GIVEN DATA section start

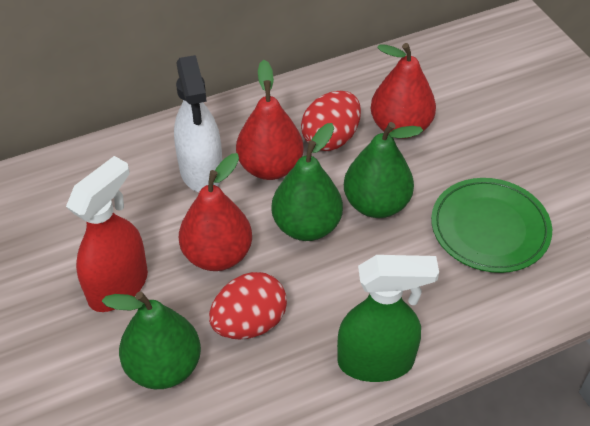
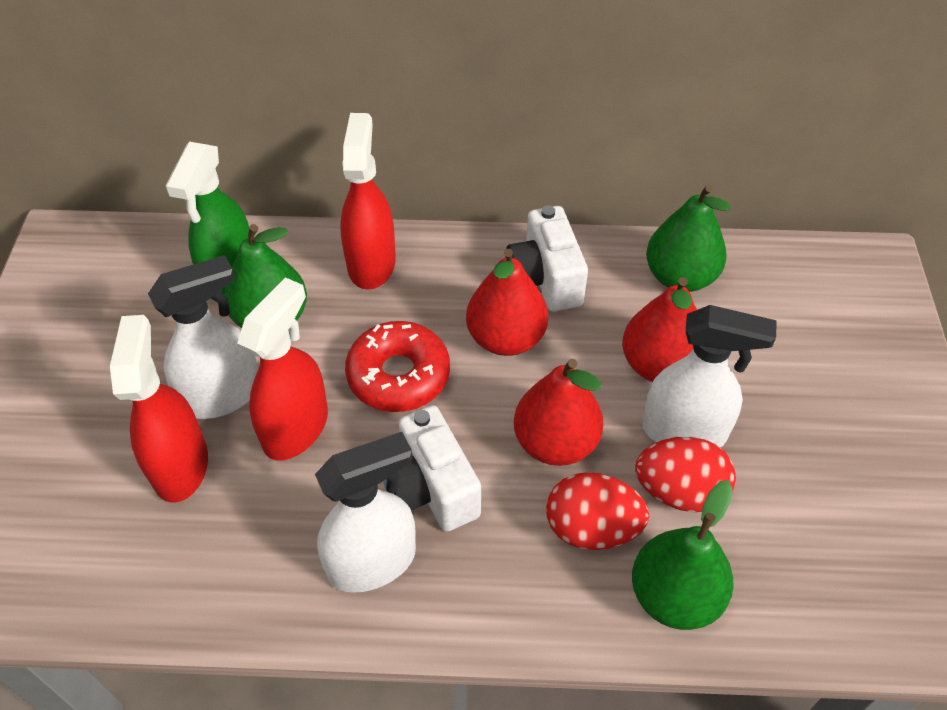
green plate: 1 -> 0
red donut: 0 -> 1
red spray bottle: 1 -> 3
white camera: 0 -> 2
white spray bottle: 1 -> 3

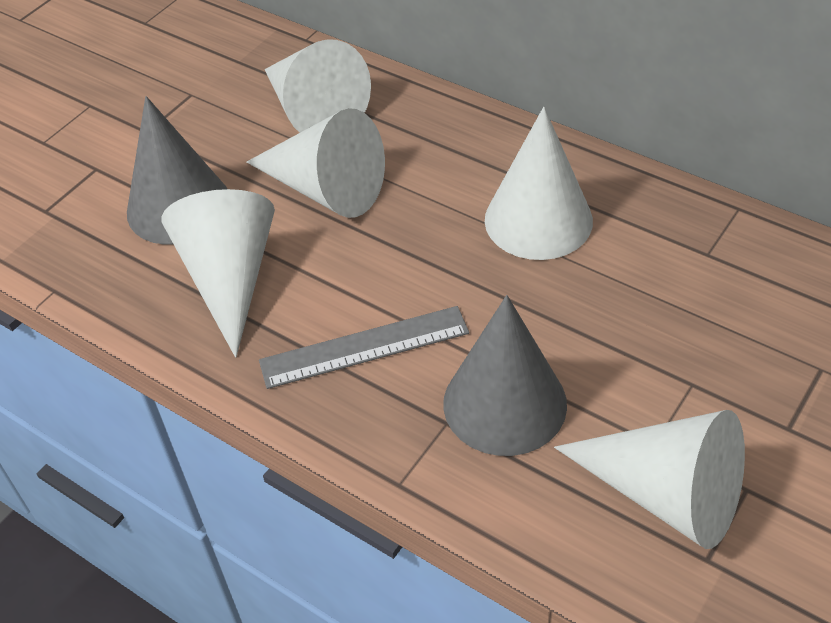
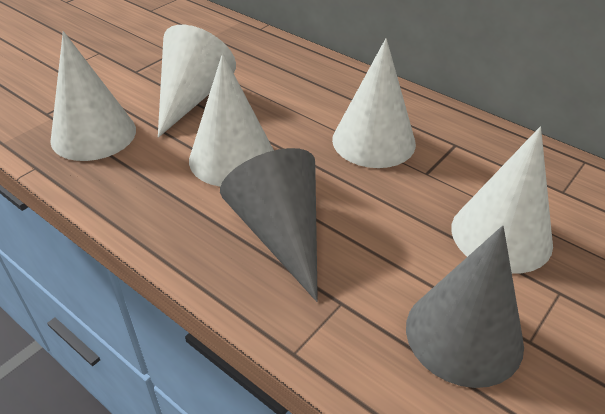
grey ruler: 1 -> 0

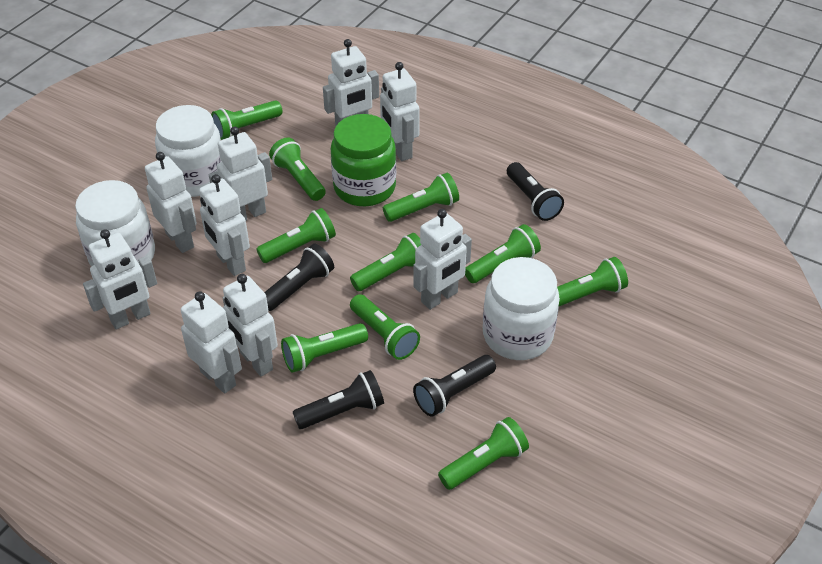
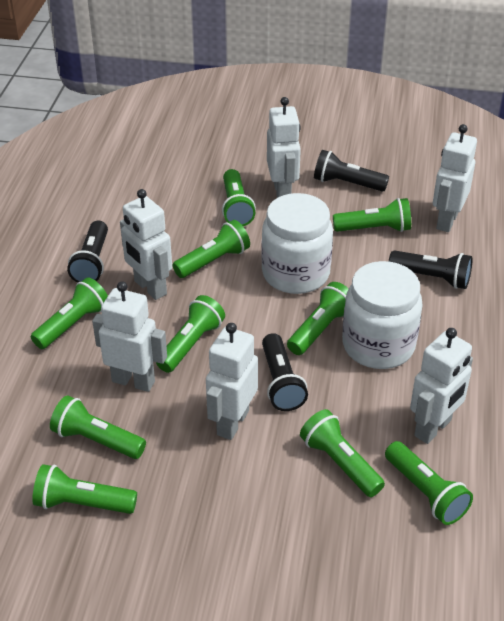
green jar: 1 -> 0
white jar: 3 -> 2
white robot: 9 -> 6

GIVEN DATA section end

## REQUIRED WORK
Report each line of the records that holds the word "spray".

## COMPLETED TASK
red spray bottle: 1 -> 3
white spray bottle: 1 -> 3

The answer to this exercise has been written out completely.